● **Aim of the exercise**
Could you set down the lines below, from the one containing "cyan brick F1:F2" through the final line, exactly as written?

(Beginning of Data section)

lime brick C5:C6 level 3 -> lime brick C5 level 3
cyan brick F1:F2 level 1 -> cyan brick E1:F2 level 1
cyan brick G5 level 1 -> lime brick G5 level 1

(End of Data section)

● **Answer section**
cyan brick F1:F2 level 1 -> cyan brick E1:F2 level 1
cyan brick G5 level 1 -> lime brick G5 level 1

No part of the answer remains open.